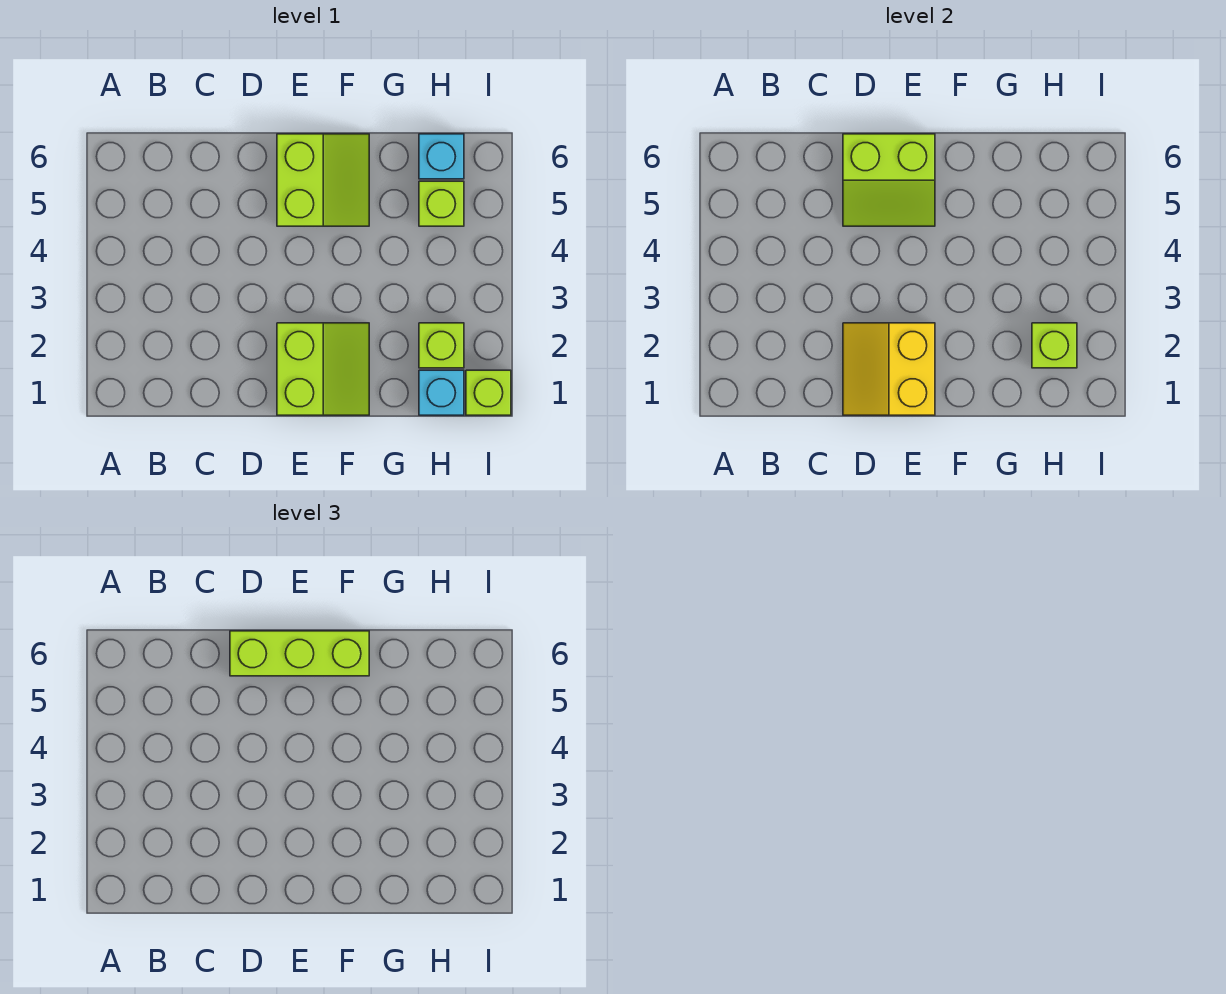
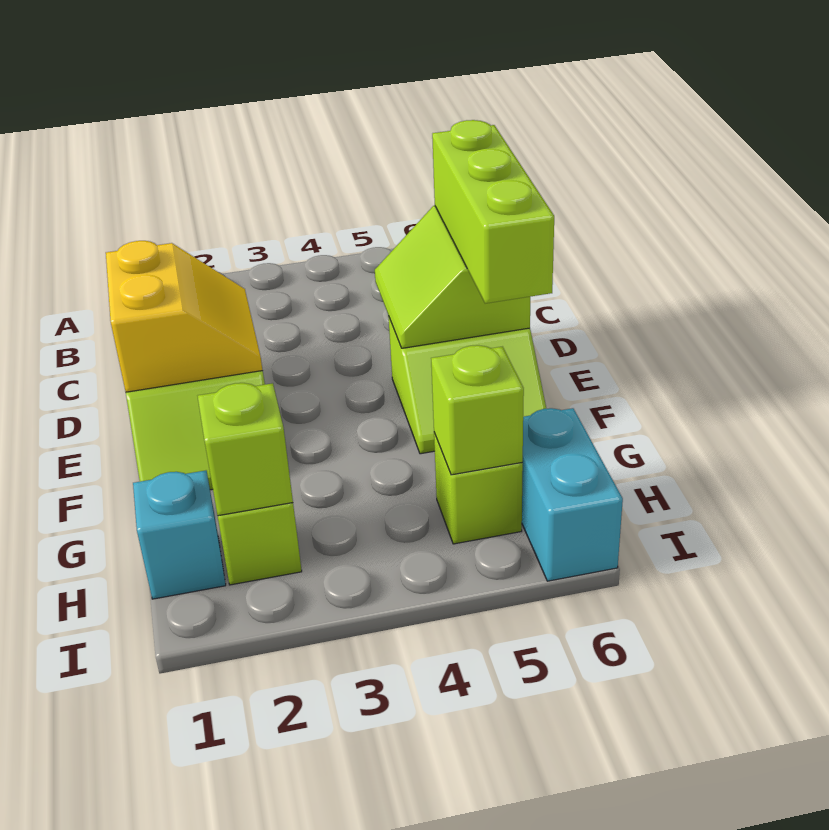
yellow slope D1:E2 level 2 top E -> yellow slope D1:E2 level 2 top 1
cyan brick H6 level 1 -> cyan brick H6:I6 level 1
lime brick I1 level 1 -> lime brick H5 level 2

------------

Task objective →
Every line in the listing above that mentions "brick" should be returned.

Reply to the task →
cyan brick H6 level 1 -> cyan brick H6:I6 level 1
lime brick I1 level 1 -> lime brick H5 level 2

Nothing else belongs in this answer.